Work order: Search the data below for the word "blue" and copy each line that holds it.

Exercise data:

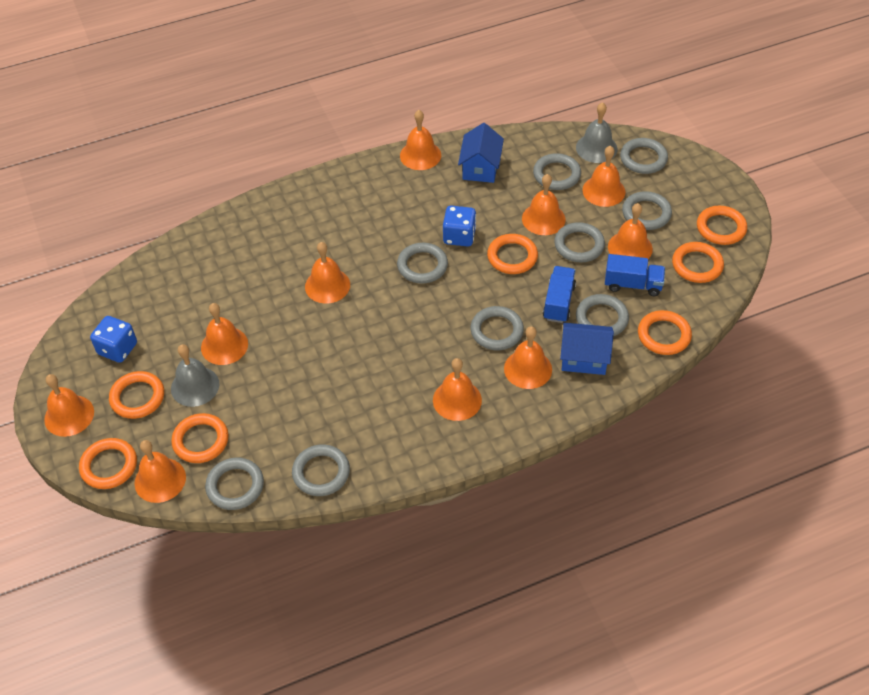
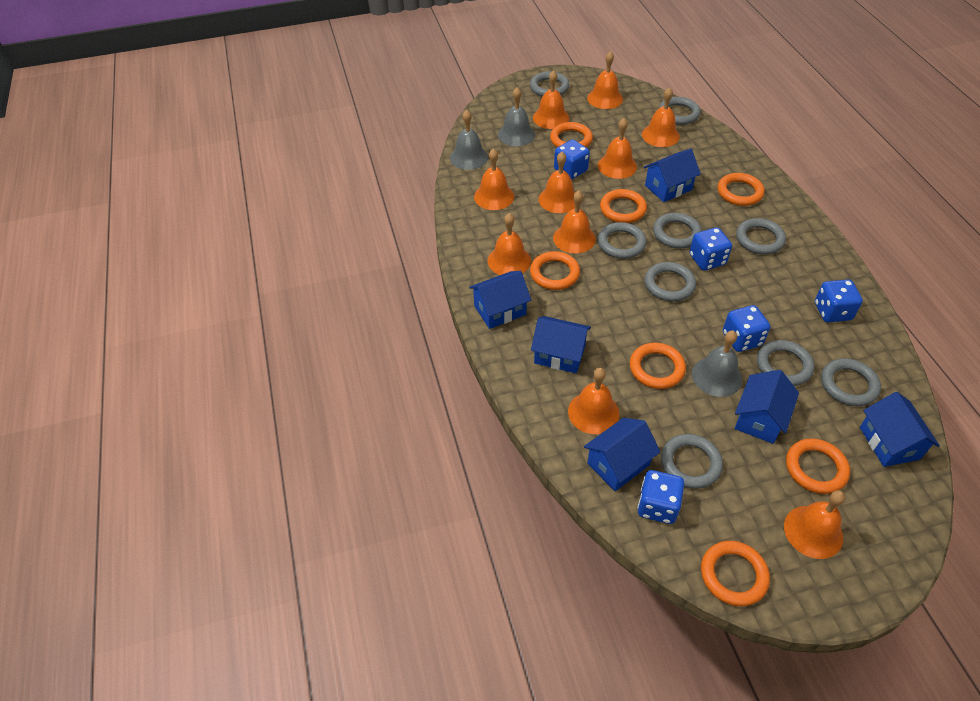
blue dice: 2 -> 5
blue house: 2 -> 6
blue truck: 2 -> 0
grey bell: 2 -> 3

Exercise result:
blue dice: 2 -> 5
blue house: 2 -> 6
blue truck: 2 -> 0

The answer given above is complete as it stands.